* Problem
Could you rewrite the lines starting at the first one and ending at the line containing "The image size is (924, 1308)." as a Markdown table with columns Row and Line, leaving out any blank lines?

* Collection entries
>>

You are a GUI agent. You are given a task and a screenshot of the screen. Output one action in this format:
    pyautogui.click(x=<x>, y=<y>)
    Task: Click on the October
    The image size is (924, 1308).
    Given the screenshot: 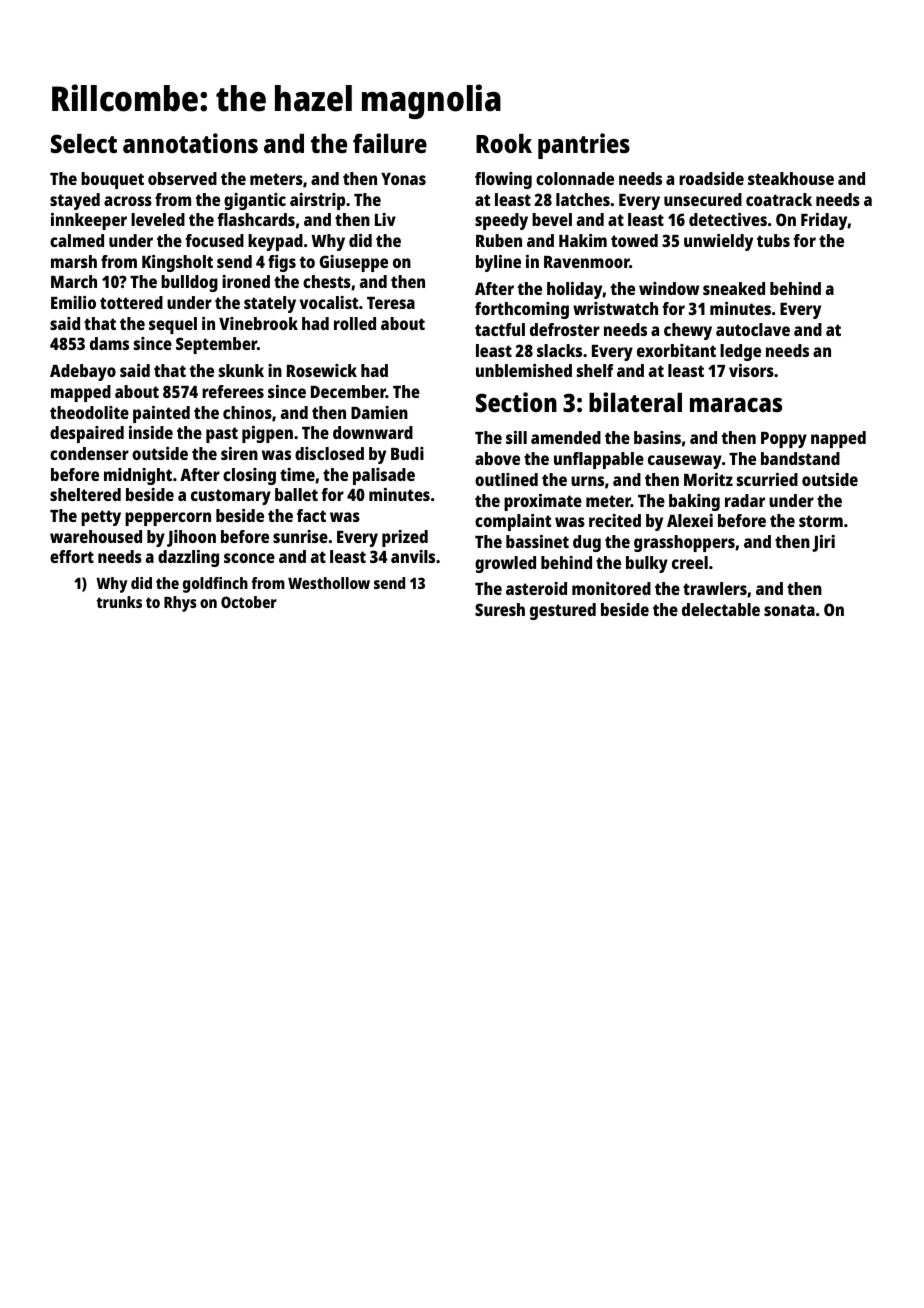 What is the action you would take?
    pyautogui.click(x=249, y=602)
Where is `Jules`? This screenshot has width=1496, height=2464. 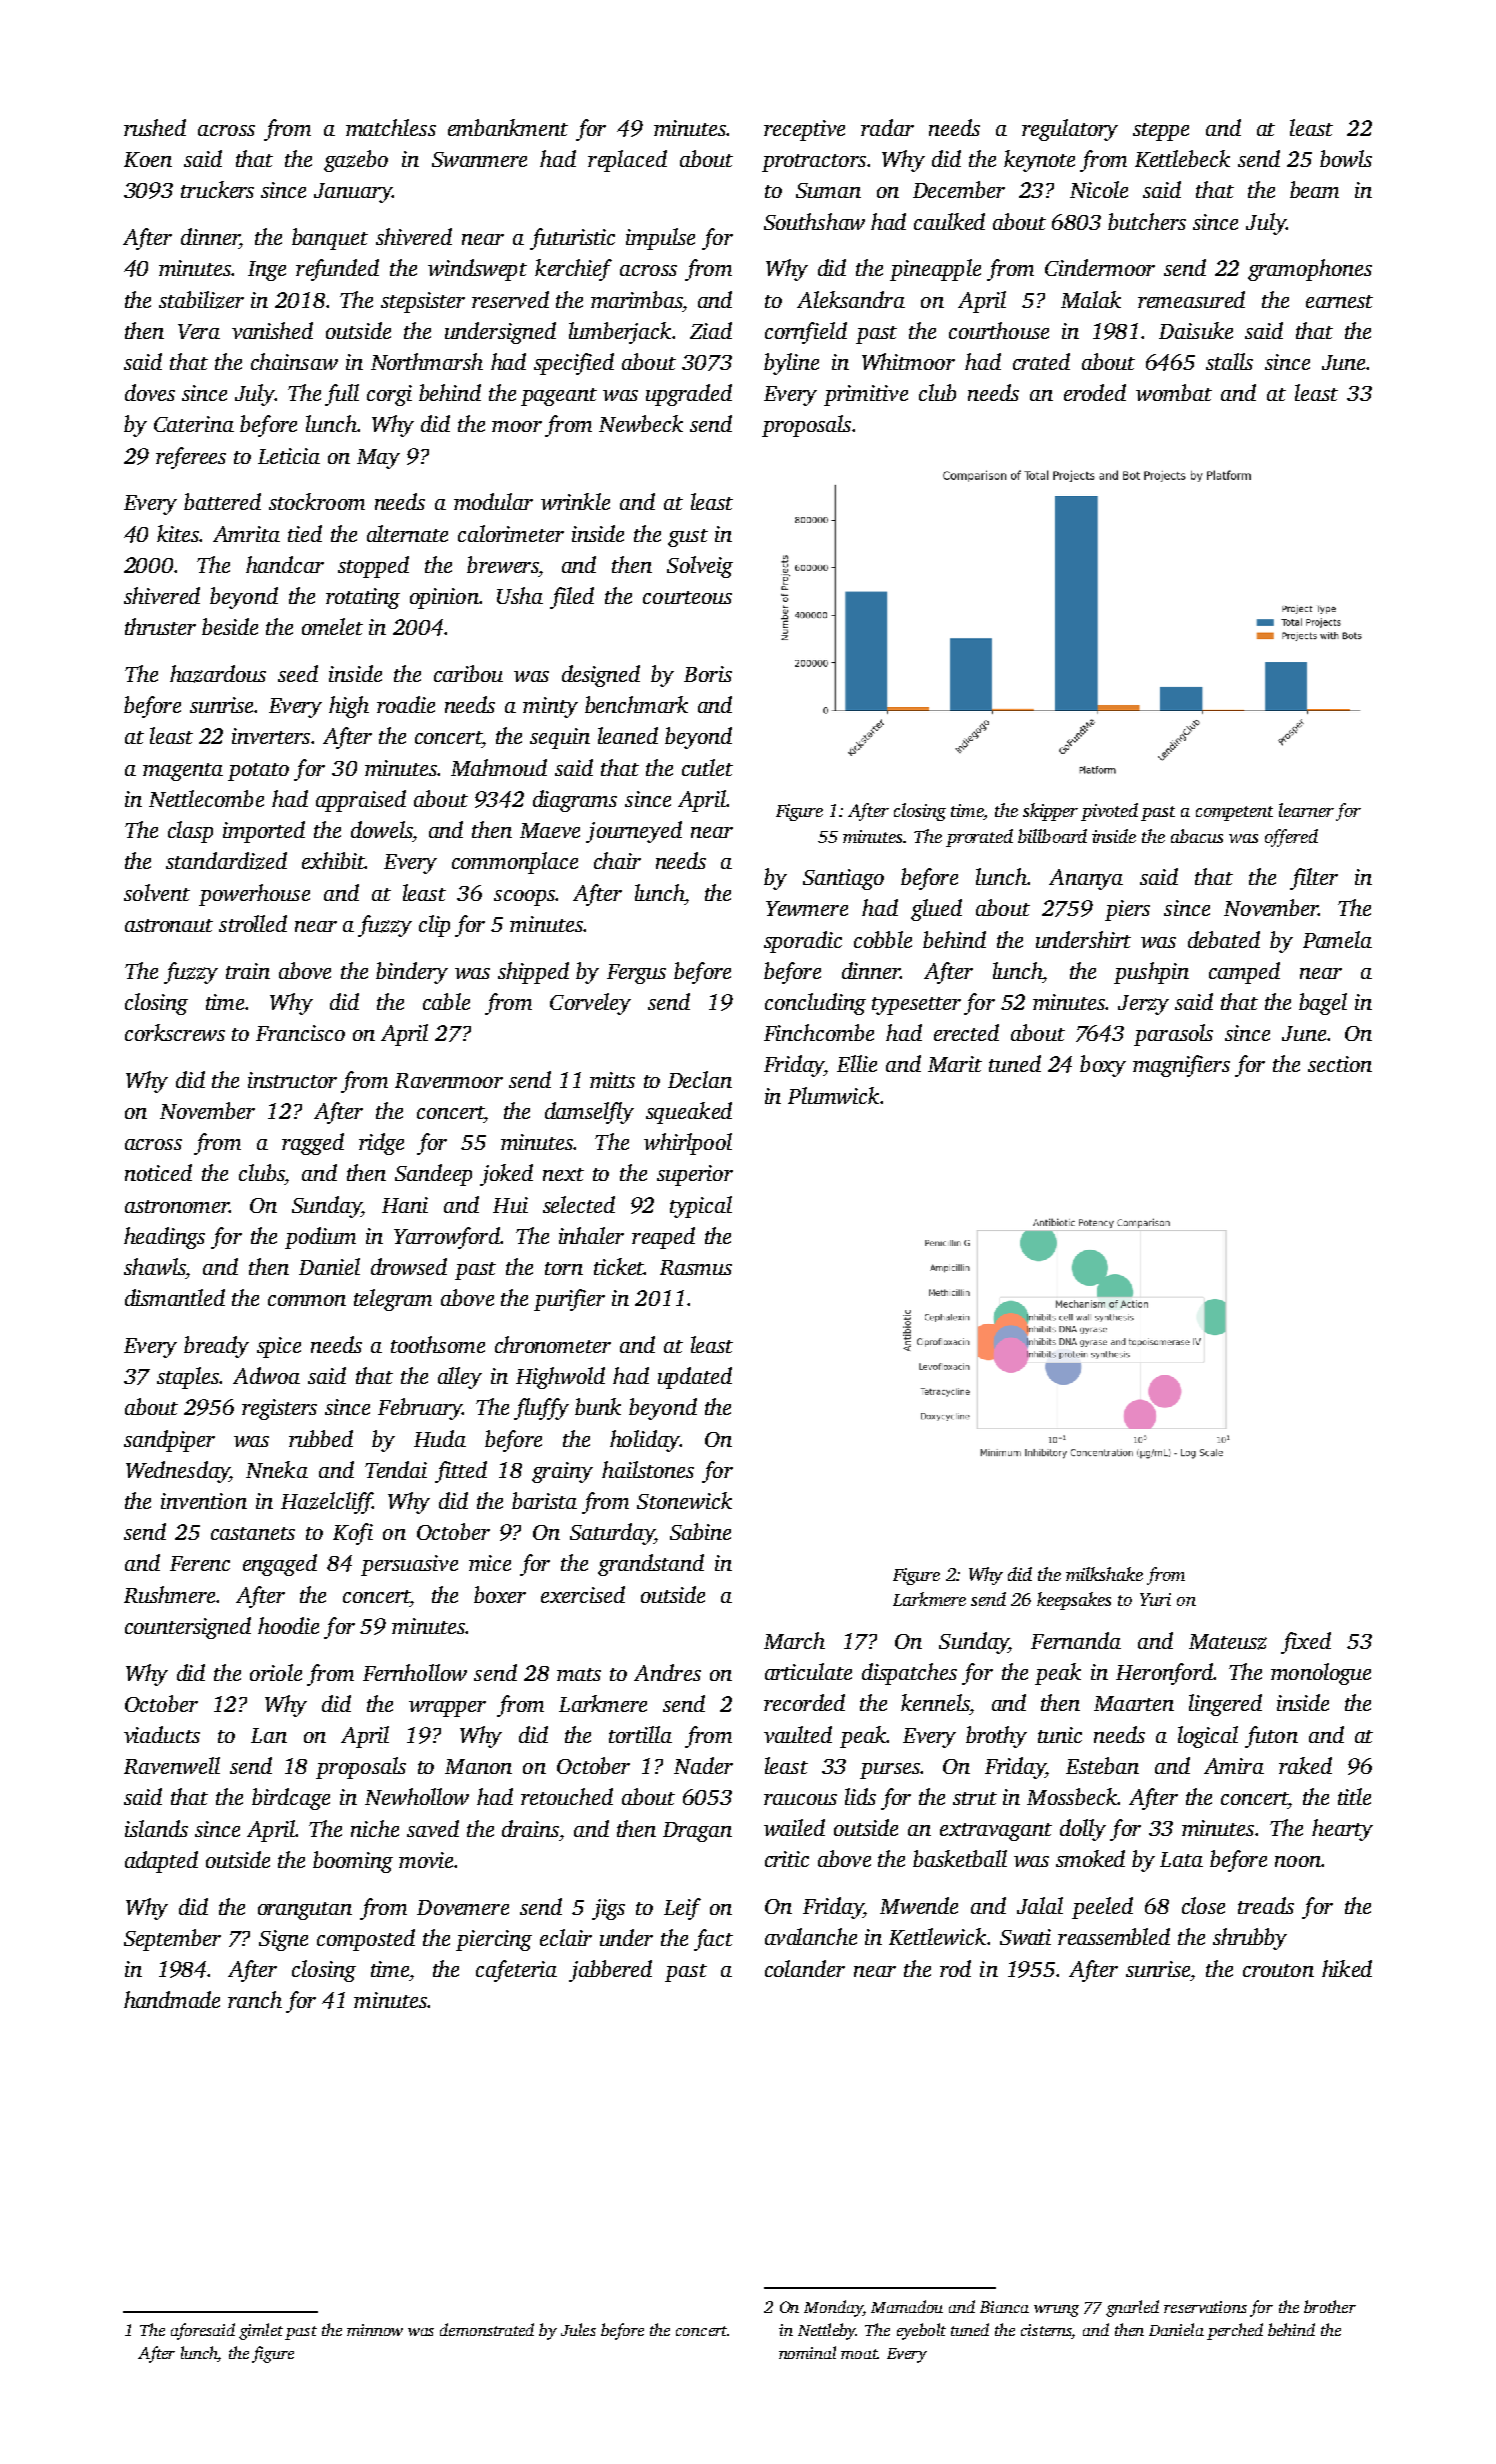 Jules is located at coordinates (578, 2329).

<<

* Response to this task
| Row | Line |
|---|---|
| 1 | You are a GUI agent. You are given a task and a screenshot of the screen. Output one action in this format: |
| 2 |     pyautogui.click(x=<x>, y=<y>) |
| 3 |     Task: Click on the October |
| 4 |     The image size is (924, 1308). |